Exercise goal :: Each line from the one containing "camera: 155 degrees right, 20 degrees down" to the end of the listing below should be output exactly; no other line is wanted.

▬▬▬▬▬▬

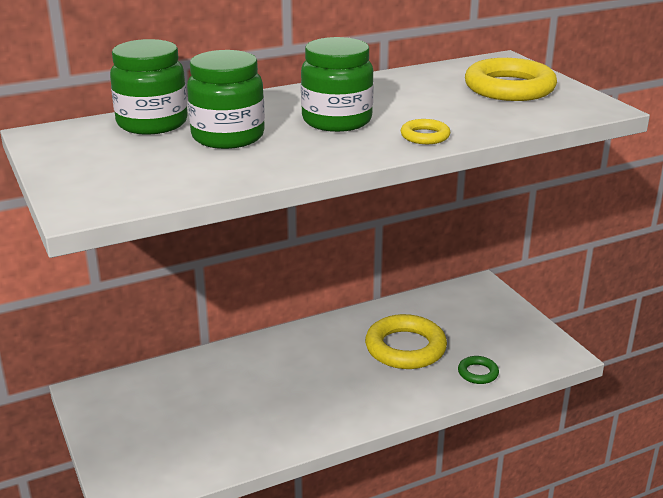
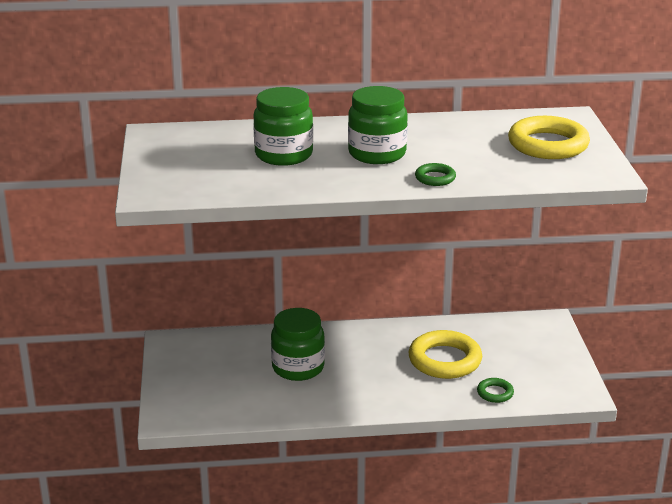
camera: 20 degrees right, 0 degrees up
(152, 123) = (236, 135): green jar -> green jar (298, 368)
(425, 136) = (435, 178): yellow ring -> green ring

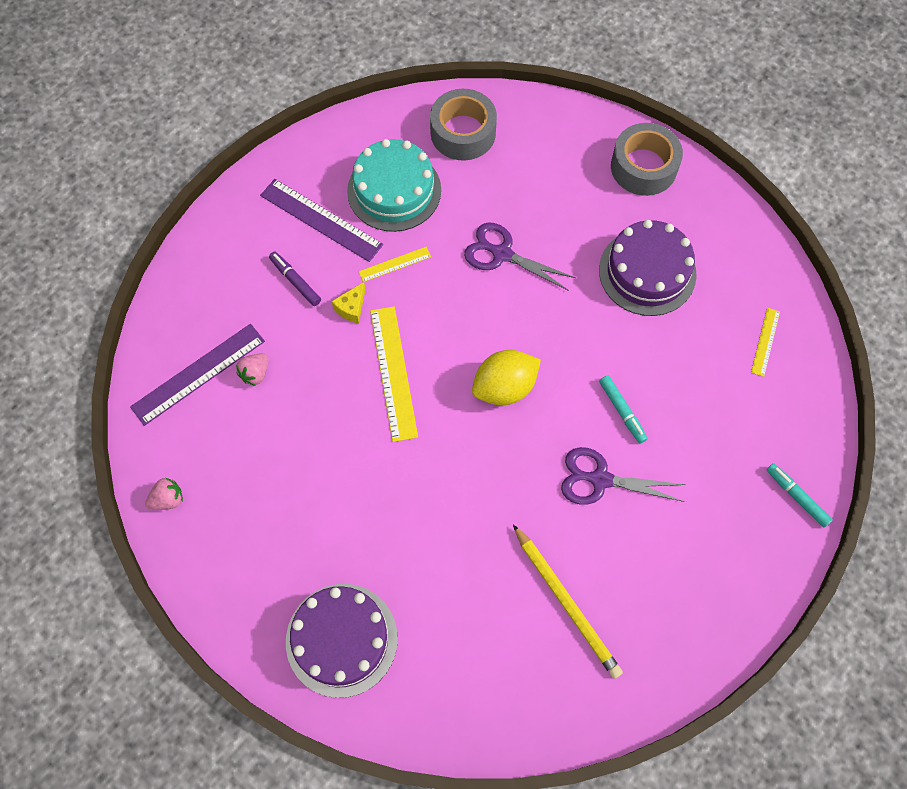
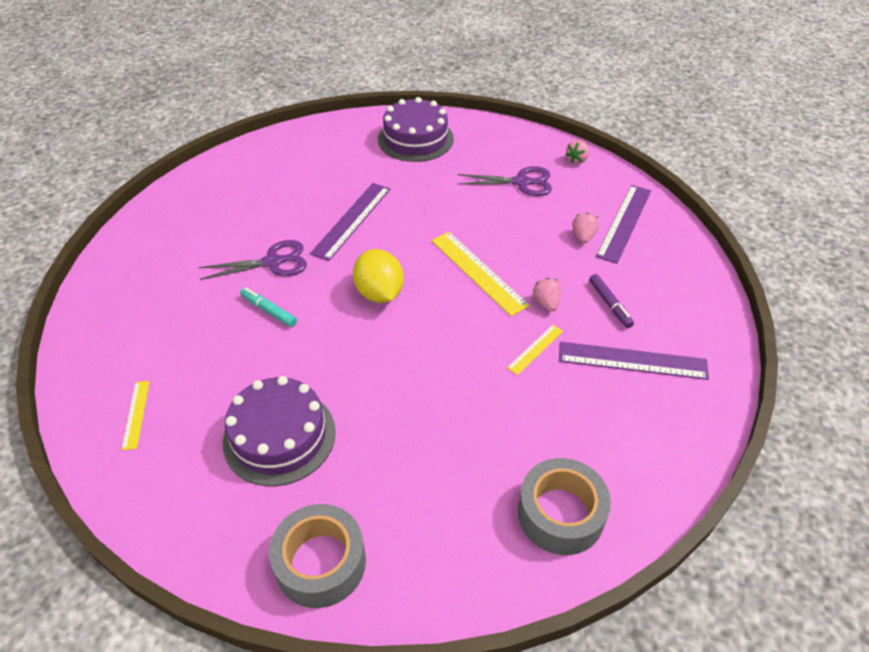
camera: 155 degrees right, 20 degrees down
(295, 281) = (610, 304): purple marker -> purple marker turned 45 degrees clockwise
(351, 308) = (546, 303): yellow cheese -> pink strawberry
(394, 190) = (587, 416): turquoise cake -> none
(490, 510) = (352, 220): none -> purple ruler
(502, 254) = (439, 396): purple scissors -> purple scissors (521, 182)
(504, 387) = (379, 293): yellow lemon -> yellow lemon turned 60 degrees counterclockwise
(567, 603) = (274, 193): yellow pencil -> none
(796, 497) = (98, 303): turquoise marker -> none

▬▬▬▬▬▬

Response to the exercise ::
camera: 155 degrees right, 20 degrees down
(295, 281) = (610, 304): purple marker -> purple marker turned 45 degrees clockwise
(351, 308) = (546, 303): yellow cheese -> pink strawberry
(394, 190) = (587, 416): turquoise cake -> none
(490, 510) = (352, 220): none -> purple ruler
(502, 254) = (439, 396): purple scissors -> purple scissors (521, 182)
(504, 387) = (379, 293): yellow lemon -> yellow lemon turned 60 degrees counterclockwise
(567, 603) = (274, 193): yellow pencil -> none
(796, 497) = (98, 303): turquoise marker -> none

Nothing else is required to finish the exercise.